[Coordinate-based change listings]

'''

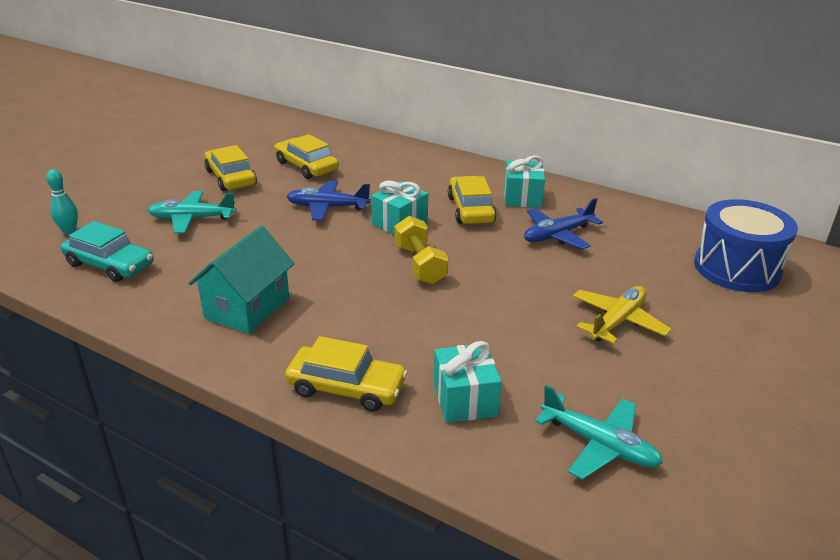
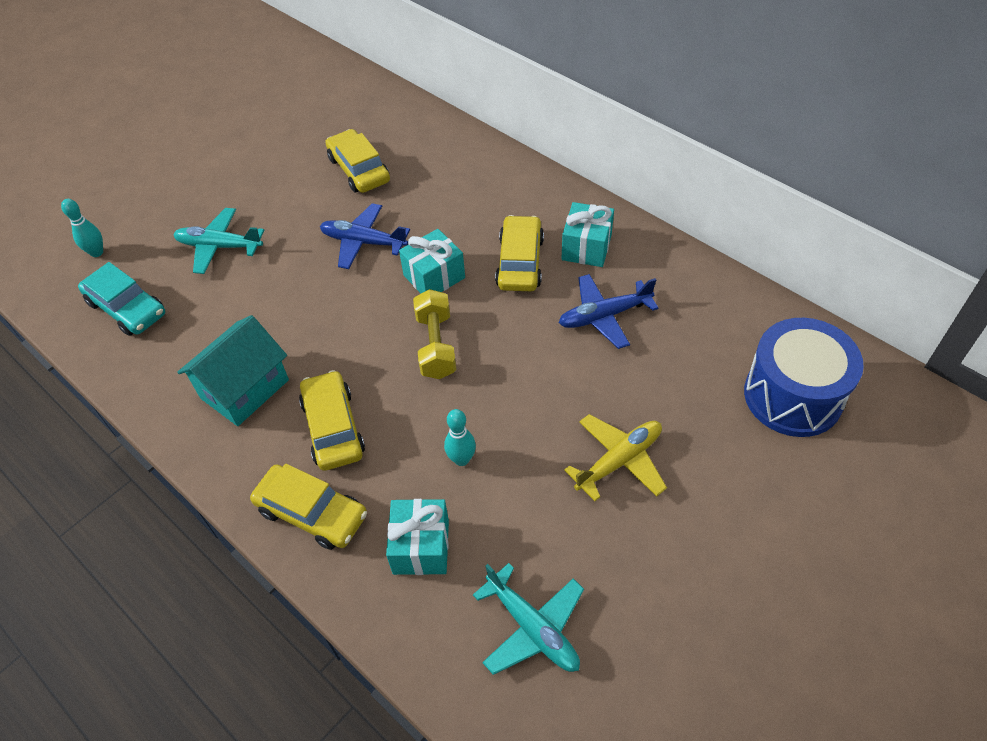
camera: 15 degrees right, 20 degrees up
yellow car [204,145,257,191] -> yellow car moved to [299,370,365,471]
none -> turquoise bowling pin [444,409,476,466]

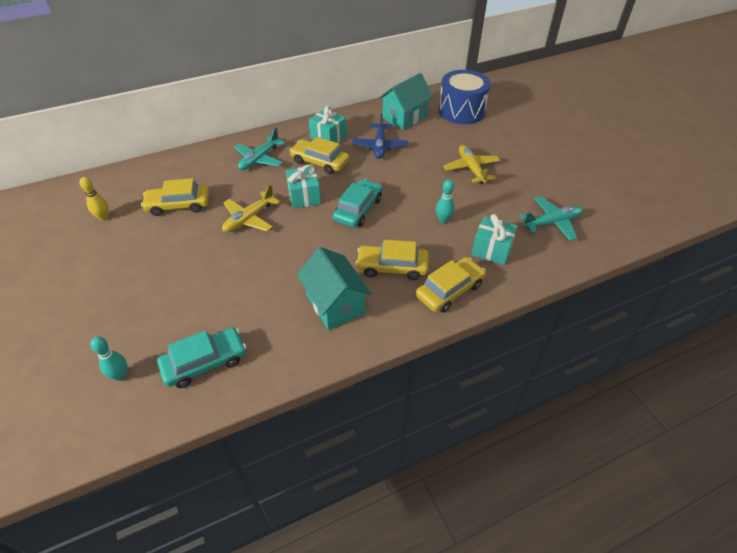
camera: 70 degrees left, 5 degrees down
turquoise plane [173,208,264,274] -> turquoise plane moved to [234,127,285,170]
blue plane [320,203,410,269] -> yellow plane [222,185,280,232]
yellow dumbbell [413,289,456,379] -> turquoise car [333,179,382,228]
none -> yellow bowling pin [79,177,109,221]
none -> turquoise house [379,73,433,130]

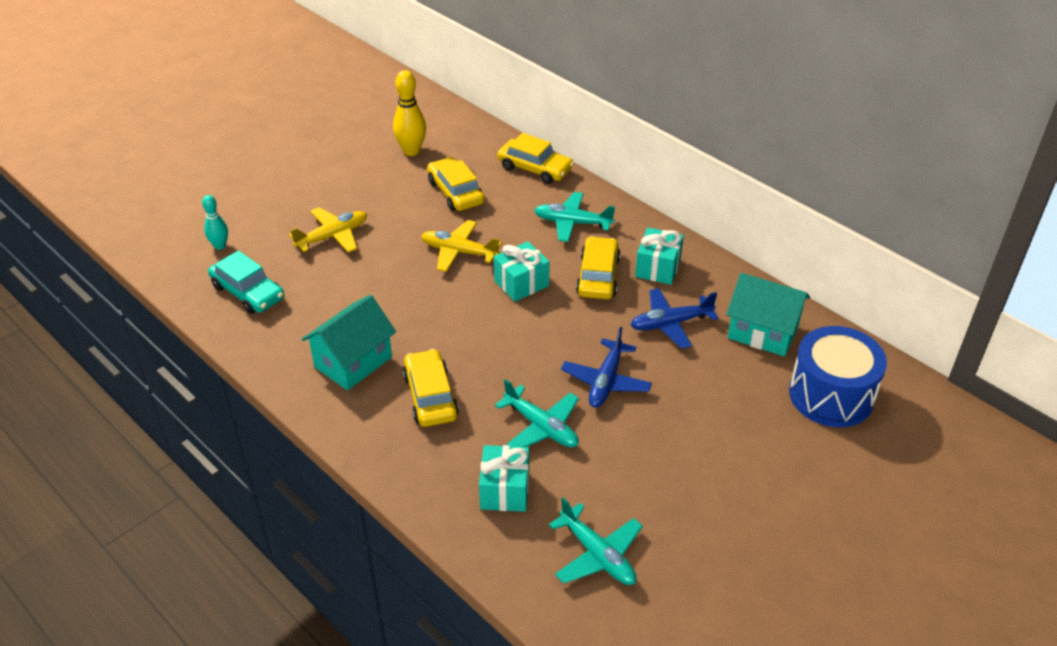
camera: 70 degrees right, 5 degrees down
yellow bowling pin [79,177,109,221] -> yellow bowling pin [393,70,426,156], size x1.60
turquoise car [333,179,382,228] -> none
yellow car [416,257,486,313] -> yellow car moved to [497,133,574,184]
turquoise bowling pin [436,179,454,224] -> turquoise plane [495,379,579,448]
yellow plane [443,145,500,184] -> yellow plane moved to [289,207,367,253]
none -> blue plane [561,327,652,408]

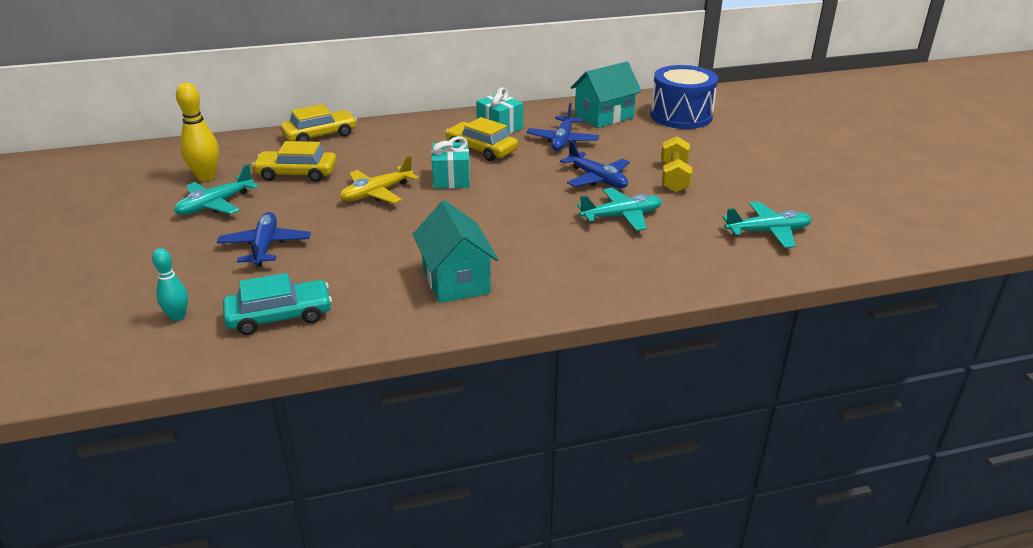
camera: 60 degrees left, 10 degrees down
yellow plane [289,207,367,253] -> blue plane [217,212,311,267]
yellow car [402,349,459,427] -> none
turquoise gift [479,445,529,512] -> none
turquoise plane [534,192,615,242] -> turquoise plane moved to [174,164,258,215]
none -> yellow dumbbell [661,136,692,193]

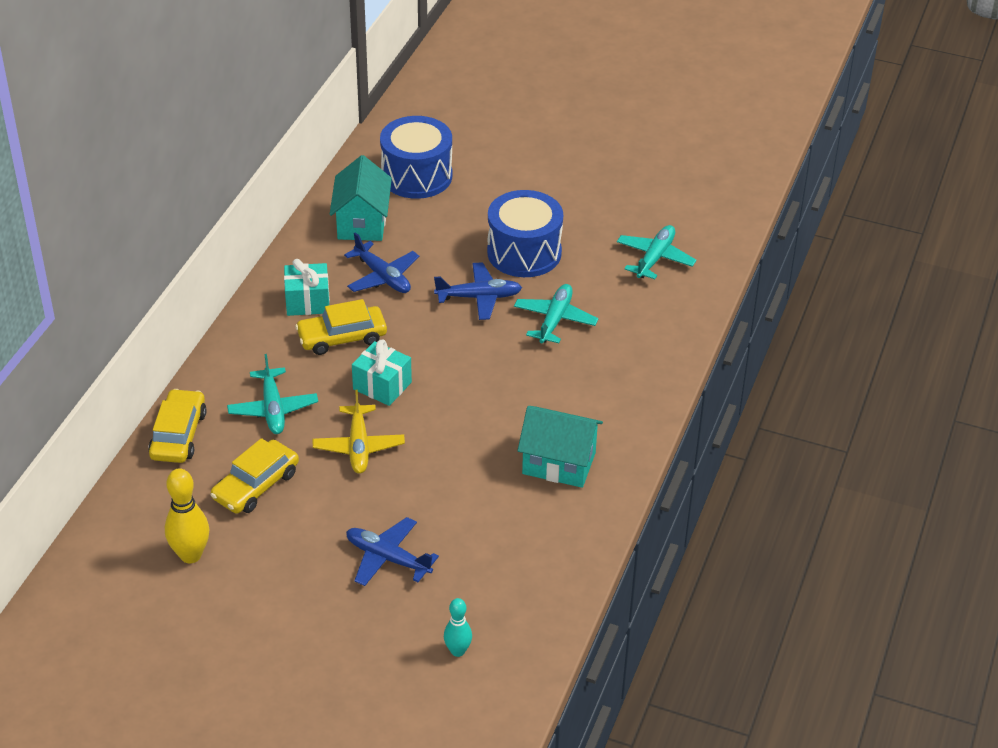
camera: 55 degrees left, 10 degrees up
turquoise plane [174,164,258,215] -> turquoise plane moved to [227,354,318,434]
turquoise car [223,273,332,335] -> none
yellow dumbbell [661,136,692,193] -> blue drum [487,190,563,277]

'''

Among the lines above, find the ones containing "degrees" and copy them.

● Solution to the exercise:
camera: 15 degrees right, 20 degrees up
camera: 70 degrees left, 5 degrees down
camera: 70 degrees right, 5 degrees down
camera: 60 degrees left, 10 degrees down
camera: 55 degrees left, 10 degrees up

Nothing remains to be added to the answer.